• [EXERCISE DETAILS]
Starting at the line that contains "DIGITS pin CLK: D3 -> none", write out every line through the last one in the records below, word for word. Leave out any pictures.

RECORDS PROVIDED Start Marker

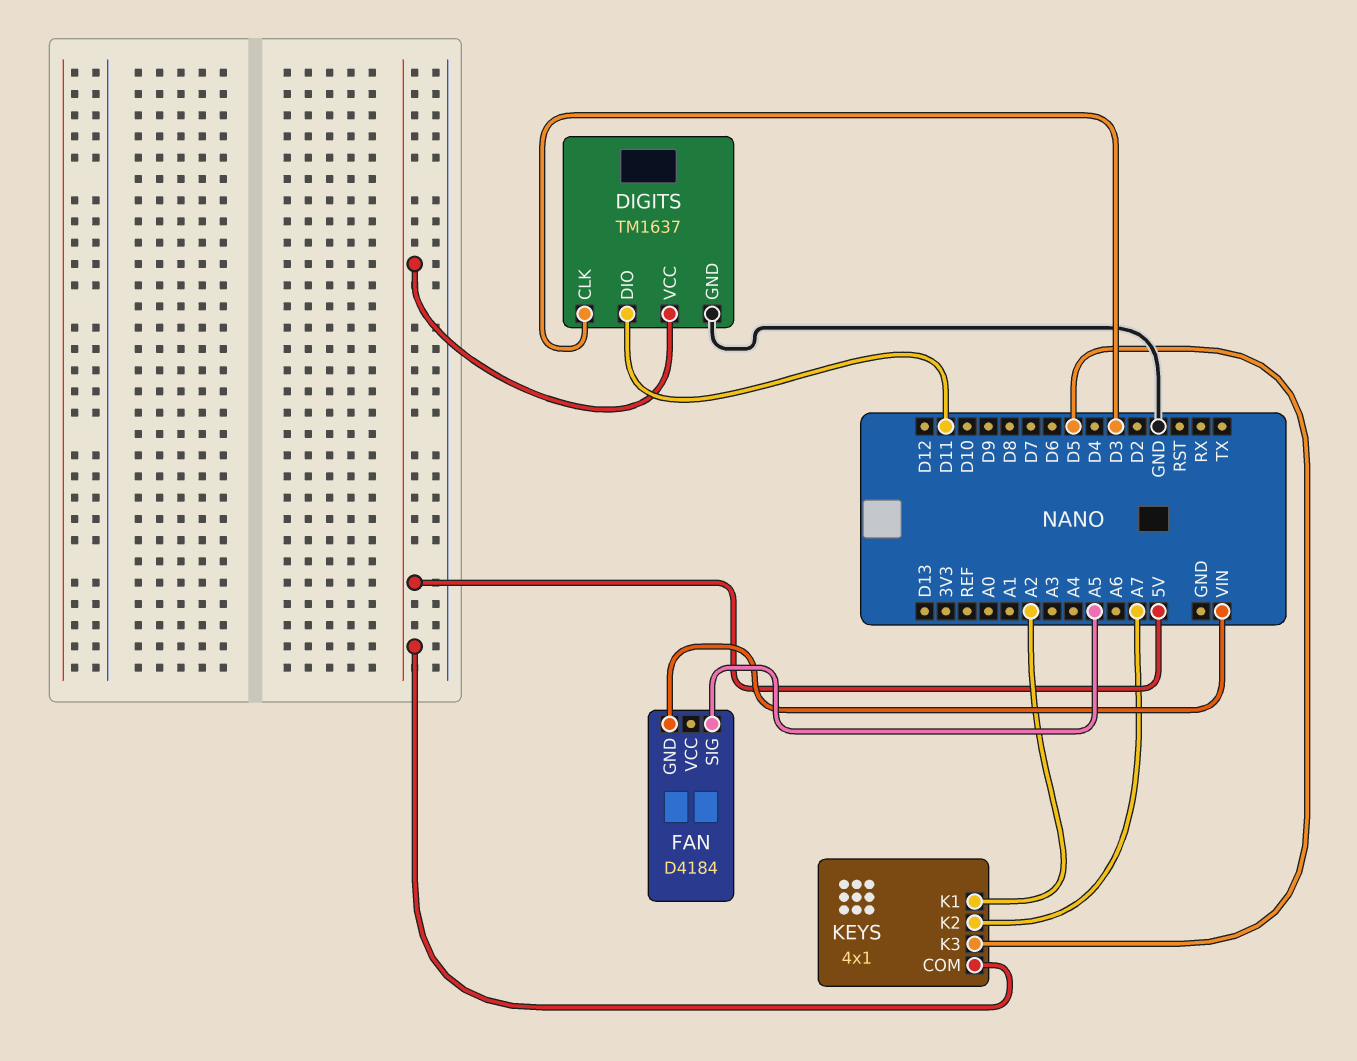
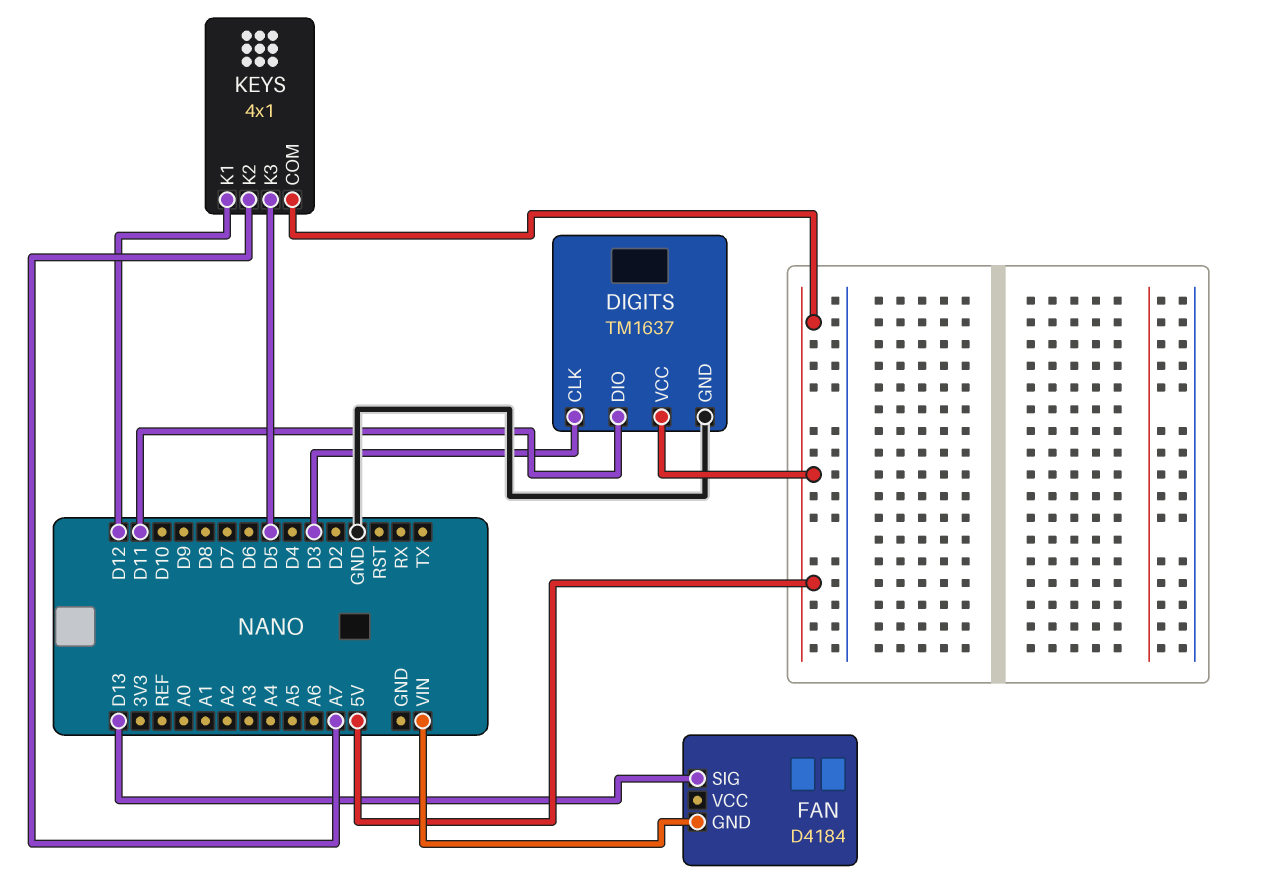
FAN pin SIG: A5 -> D13
KEYS pin K1: A2 -> D12

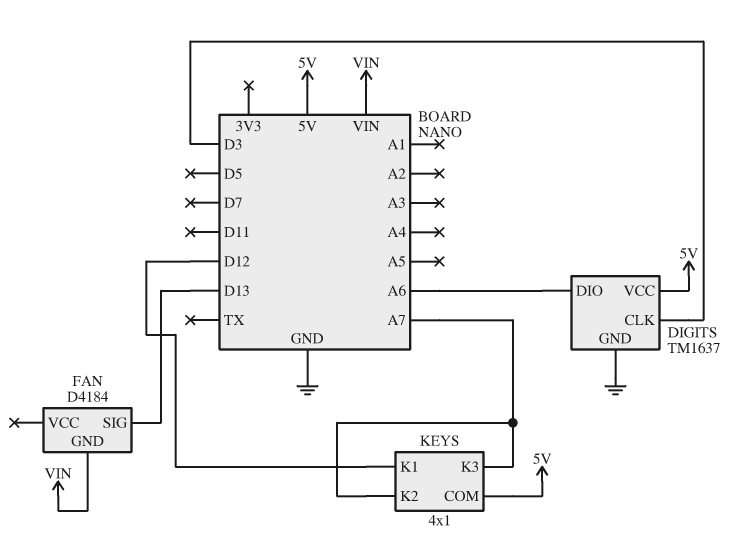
DIGITS pin DIO: D11 -> A6
KEYS pin K3: D5 -> A7

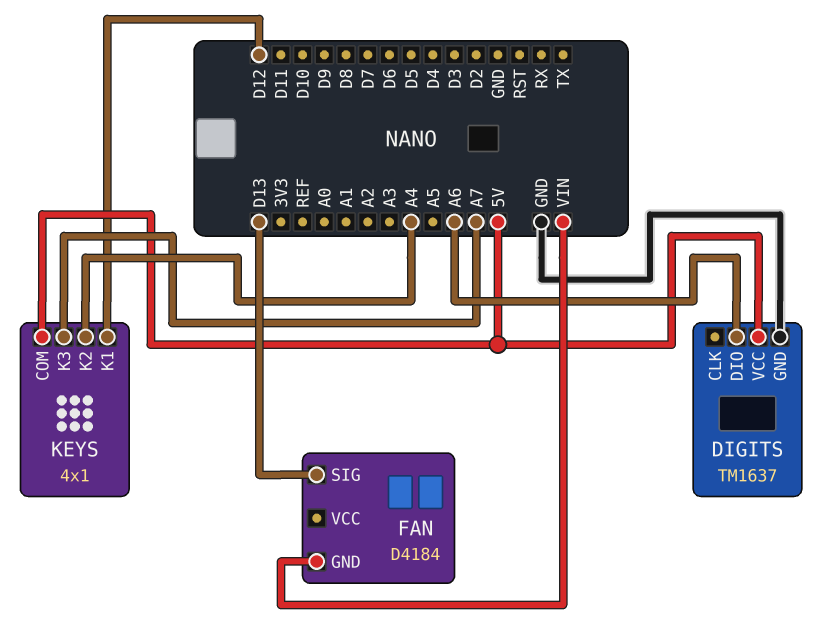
DIGITS pin CLK: D3 -> none
KEYS pin K2: A7 -> A4

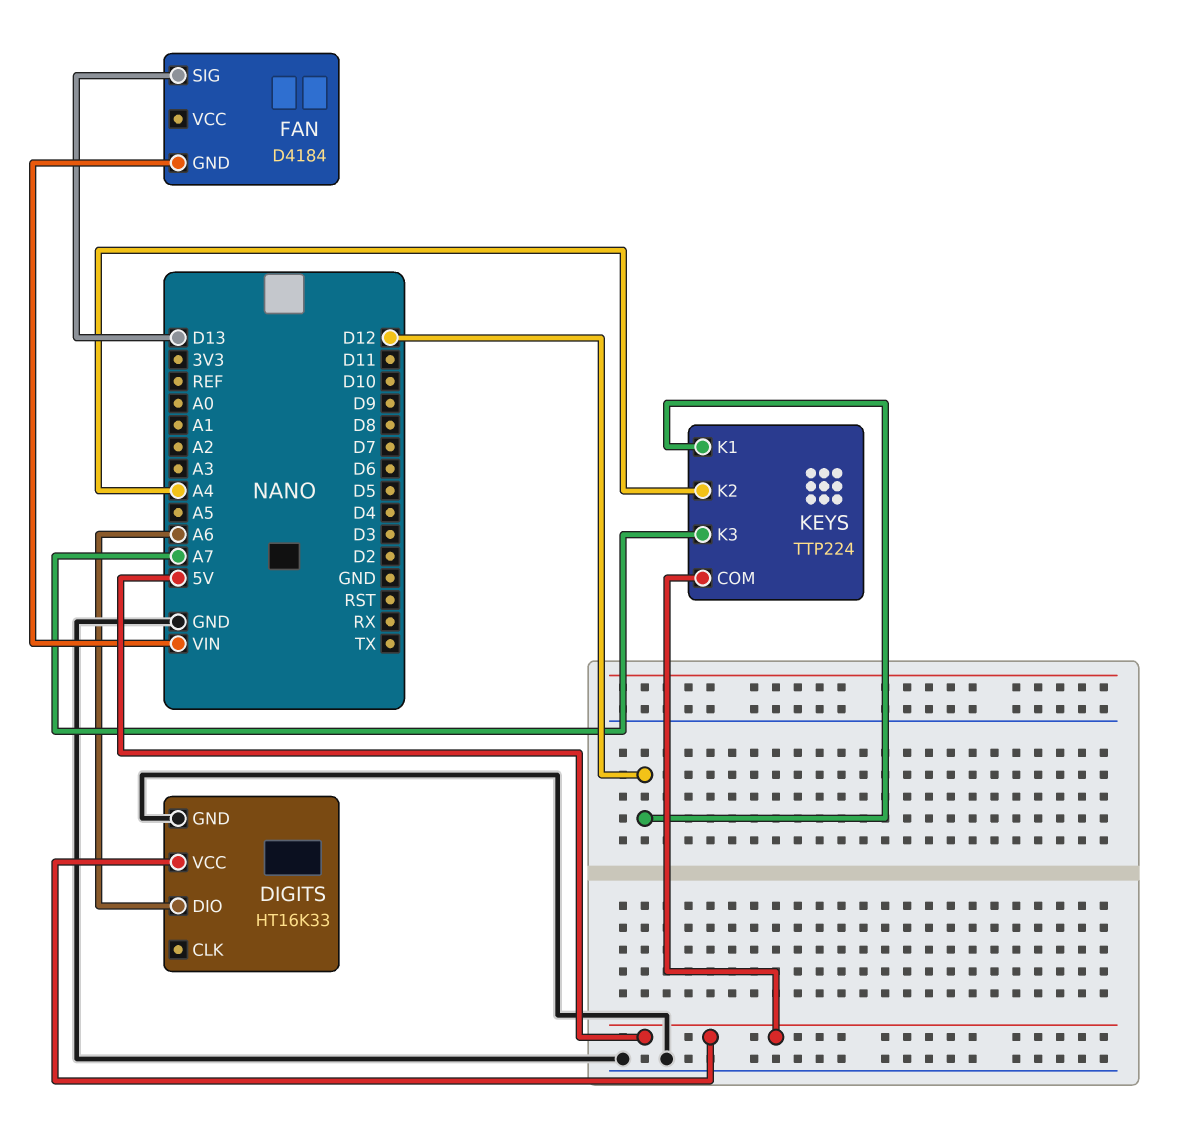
DIGITS: TM1637 -> HT16K33
KEYS: 4x1 -> TTP224

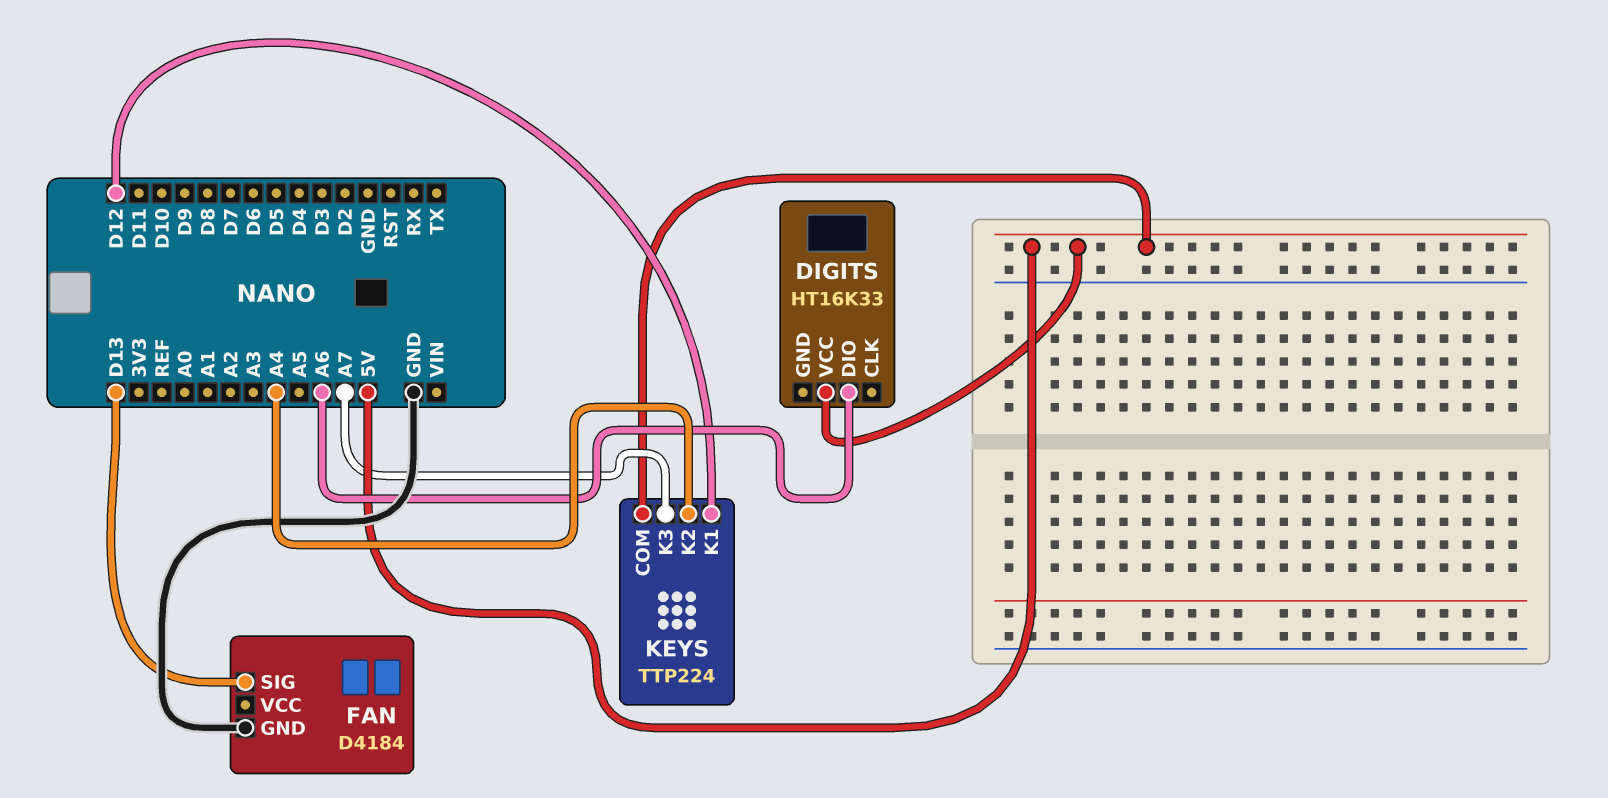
DIGITS pin GND: GND -> none
FAN pin GND: VIN -> GND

RECORDS PROVIDED End Marker

• [RESULT OF THIS EXERCISE]
DIGITS pin CLK: D3 -> none
KEYS pin K2: A7 -> A4

DIGITS: TM1637 -> HT16K33
KEYS: 4x1 -> TTP224

DIGITS pin GND: GND -> none
FAN pin GND: VIN -> GND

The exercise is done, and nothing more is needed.